- **Task objective**
Through the line that contains "turquoise teapot [594,185,670,268]", return the data below exactly, starting at its first line; leave the rest out.

- **Data for this exercise**

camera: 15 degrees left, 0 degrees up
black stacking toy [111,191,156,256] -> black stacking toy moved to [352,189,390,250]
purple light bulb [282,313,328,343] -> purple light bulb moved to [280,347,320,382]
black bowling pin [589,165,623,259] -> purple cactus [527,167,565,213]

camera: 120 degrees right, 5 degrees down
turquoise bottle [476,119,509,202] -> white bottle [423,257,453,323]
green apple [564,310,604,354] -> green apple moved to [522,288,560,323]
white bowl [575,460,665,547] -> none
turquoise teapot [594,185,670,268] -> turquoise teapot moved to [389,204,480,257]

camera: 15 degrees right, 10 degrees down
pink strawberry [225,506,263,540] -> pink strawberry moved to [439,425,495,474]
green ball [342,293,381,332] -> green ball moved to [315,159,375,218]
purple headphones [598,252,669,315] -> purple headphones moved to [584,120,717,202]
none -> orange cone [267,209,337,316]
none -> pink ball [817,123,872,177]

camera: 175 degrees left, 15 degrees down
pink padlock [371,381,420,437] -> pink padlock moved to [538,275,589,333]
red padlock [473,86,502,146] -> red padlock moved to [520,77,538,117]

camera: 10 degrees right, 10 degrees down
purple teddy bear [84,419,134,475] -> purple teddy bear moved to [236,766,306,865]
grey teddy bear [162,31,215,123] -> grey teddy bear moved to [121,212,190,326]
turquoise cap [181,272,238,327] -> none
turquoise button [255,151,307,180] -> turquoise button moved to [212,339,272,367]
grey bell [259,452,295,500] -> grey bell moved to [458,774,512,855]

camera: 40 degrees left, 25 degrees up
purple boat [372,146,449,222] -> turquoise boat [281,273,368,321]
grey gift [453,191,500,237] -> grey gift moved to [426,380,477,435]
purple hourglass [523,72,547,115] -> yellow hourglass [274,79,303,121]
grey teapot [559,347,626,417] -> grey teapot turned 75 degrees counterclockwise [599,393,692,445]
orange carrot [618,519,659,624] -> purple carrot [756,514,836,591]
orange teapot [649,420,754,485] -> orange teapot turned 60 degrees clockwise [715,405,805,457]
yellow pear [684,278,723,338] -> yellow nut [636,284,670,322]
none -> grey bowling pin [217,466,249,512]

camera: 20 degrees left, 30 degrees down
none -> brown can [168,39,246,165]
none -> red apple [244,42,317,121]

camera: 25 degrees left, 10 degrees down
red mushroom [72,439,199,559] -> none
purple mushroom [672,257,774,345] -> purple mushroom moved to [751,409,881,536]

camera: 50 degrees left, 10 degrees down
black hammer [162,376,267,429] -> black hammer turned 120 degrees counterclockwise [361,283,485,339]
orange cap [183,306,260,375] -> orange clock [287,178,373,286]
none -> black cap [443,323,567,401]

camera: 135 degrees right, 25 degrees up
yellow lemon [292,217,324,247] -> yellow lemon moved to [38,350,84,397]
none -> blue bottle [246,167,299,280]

- **Answer to this exercise**
camera: 15 degrees left, 0 degrees up
black stacking toy [111,191,156,256] -> black stacking toy moved to [352,189,390,250]
purple light bulb [282,313,328,343] -> purple light bulb moved to [280,347,320,382]
black bowling pin [589,165,623,259] -> purple cactus [527,167,565,213]

camera: 120 degrees right, 5 degrees down
turquoise bottle [476,119,509,202] -> white bottle [423,257,453,323]
green apple [564,310,604,354] -> green apple moved to [522,288,560,323]
white bowl [575,460,665,547] -> none
turquoise teapot [594,185,670,268] -> turquoise teapot moved to [389,204,480,257]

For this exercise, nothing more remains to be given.